--- Start THE RECORDS ---

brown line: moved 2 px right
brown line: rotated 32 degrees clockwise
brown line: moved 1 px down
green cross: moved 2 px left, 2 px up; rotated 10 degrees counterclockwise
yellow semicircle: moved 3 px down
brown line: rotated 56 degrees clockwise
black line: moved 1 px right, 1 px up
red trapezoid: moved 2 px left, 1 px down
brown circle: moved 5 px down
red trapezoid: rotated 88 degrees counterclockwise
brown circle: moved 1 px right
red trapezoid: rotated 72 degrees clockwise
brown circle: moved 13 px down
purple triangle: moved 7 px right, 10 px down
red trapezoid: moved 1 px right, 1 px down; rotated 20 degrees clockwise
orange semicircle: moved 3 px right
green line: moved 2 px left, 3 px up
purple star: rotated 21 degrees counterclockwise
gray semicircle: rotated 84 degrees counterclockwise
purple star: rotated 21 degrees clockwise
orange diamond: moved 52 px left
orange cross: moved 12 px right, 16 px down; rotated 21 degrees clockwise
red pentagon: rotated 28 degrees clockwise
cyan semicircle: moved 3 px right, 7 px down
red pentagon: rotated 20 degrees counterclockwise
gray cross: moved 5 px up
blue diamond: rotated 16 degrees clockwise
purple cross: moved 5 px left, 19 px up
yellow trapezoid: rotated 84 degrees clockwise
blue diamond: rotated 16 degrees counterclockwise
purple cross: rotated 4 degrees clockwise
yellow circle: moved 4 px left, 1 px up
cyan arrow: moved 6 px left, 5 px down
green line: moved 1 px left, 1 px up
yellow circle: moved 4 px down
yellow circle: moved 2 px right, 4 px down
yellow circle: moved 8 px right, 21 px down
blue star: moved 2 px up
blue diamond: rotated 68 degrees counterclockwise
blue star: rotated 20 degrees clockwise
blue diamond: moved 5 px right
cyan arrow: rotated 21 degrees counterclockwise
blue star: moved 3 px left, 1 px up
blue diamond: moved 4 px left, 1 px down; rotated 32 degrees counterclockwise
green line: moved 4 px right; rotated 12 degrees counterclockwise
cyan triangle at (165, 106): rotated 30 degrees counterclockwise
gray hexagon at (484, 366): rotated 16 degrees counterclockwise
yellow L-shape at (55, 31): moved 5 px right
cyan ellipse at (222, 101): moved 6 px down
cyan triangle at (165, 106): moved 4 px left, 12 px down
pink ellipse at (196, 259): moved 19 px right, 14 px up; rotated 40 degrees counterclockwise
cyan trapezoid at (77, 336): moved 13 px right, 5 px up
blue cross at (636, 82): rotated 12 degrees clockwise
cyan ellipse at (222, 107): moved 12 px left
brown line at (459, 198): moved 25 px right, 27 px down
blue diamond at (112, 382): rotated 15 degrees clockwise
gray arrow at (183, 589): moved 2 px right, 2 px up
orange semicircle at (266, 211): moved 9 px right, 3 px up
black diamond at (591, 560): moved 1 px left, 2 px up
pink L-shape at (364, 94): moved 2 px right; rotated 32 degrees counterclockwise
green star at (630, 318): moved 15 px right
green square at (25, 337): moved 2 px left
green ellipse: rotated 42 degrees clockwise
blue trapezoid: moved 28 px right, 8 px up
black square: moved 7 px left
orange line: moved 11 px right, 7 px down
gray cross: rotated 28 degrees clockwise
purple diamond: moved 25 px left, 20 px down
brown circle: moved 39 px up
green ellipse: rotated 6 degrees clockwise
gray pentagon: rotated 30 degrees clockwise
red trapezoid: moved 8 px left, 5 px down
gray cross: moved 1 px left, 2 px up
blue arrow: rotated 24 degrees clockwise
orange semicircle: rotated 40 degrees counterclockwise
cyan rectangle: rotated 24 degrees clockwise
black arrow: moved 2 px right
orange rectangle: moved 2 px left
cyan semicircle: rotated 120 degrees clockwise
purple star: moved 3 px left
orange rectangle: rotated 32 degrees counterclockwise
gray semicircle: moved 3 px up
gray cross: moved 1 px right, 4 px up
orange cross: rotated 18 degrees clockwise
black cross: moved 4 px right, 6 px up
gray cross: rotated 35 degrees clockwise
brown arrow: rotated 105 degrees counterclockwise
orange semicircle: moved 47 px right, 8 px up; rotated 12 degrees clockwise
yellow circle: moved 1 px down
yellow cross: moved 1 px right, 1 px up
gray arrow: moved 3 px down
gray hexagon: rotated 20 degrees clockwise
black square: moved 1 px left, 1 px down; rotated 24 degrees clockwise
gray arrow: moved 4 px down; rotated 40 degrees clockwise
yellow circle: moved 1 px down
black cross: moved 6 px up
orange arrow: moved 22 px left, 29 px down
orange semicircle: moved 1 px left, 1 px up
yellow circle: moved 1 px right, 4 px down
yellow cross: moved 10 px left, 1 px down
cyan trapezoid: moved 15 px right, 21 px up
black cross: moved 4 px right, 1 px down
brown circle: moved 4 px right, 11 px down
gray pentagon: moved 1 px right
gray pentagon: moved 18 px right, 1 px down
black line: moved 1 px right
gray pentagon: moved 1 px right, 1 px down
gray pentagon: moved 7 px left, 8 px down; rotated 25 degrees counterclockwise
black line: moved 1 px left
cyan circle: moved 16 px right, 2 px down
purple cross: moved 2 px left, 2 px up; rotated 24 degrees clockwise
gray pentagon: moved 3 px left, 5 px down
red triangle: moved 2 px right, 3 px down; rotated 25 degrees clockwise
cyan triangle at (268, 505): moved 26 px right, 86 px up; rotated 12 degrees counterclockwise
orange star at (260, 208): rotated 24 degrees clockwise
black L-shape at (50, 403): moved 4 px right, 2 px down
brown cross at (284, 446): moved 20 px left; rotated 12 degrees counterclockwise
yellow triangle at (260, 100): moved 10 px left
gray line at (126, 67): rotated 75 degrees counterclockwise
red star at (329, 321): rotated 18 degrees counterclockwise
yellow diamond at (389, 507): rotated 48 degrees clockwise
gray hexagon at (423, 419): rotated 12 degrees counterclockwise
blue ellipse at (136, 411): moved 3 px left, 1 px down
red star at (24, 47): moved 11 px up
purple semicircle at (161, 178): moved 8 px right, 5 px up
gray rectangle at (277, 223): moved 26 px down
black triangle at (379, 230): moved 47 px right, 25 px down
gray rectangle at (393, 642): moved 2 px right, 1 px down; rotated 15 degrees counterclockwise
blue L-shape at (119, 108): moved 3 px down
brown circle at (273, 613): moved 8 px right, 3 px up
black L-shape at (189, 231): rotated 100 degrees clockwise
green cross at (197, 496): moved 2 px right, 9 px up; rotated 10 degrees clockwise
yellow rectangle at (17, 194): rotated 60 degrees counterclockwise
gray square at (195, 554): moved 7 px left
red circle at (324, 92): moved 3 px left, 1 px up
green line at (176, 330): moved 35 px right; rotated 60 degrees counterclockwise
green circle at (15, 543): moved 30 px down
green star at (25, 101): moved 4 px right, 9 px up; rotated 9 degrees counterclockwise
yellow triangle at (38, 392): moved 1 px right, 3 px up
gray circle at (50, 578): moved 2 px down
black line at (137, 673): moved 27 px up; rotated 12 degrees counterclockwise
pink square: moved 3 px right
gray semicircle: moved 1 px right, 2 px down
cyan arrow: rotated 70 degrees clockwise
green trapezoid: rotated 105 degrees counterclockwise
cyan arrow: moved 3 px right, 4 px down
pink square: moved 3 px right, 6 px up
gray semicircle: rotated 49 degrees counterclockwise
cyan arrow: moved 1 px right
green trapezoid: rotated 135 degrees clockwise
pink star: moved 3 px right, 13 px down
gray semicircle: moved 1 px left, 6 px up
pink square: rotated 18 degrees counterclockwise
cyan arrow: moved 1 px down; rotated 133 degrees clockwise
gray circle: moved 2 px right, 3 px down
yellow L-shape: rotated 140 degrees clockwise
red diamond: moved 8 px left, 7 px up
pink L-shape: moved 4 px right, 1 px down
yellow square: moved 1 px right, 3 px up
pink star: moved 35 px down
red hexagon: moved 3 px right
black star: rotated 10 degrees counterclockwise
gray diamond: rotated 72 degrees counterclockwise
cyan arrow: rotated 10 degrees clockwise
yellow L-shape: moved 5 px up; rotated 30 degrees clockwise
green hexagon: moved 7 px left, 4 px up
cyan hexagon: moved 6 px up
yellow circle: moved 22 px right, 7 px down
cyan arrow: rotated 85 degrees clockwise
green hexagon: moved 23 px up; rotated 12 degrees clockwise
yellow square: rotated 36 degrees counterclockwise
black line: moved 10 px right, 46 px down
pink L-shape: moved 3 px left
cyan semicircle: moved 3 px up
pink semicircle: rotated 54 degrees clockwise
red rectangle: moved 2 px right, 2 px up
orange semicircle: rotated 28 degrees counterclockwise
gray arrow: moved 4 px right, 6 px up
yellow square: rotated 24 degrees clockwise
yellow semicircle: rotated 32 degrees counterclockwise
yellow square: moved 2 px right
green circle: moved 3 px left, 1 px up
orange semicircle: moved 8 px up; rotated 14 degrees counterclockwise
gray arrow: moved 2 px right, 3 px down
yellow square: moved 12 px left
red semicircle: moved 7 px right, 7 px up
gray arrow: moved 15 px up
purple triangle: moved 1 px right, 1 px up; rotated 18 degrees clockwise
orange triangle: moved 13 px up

--- End THE RECORDS ---

> _EXERCISE TASK_
Rename "red trapezoid" to "red parallelogram" throughout everything from the start of the material down to the line containing "brown circle: moved 13 px down". Leave every other word in those lines as it is.

> _EXPECTED ANSWER_
brown line: moved 2 px right
brown line: rotated 32 degrees clockwise
brown line: moved 1 px down
green cross: moved 2 px left, 2 px up; rotated 10 degrees counterclockwise
yellow semicircle: moved 3 px down
brown line: rotated 56 degrees clockwise
black line: moved 1 px right, 1 px up
red parallelogram: moved 2 px left, 1 px down
brown circle: moved 5 px down
red parallelogram: rotated 88 degrees counterclockwise
brown circle: moved 1 px right
red parallelogram: rotated 72 degrees clockwise
brown circle: moved 13 px down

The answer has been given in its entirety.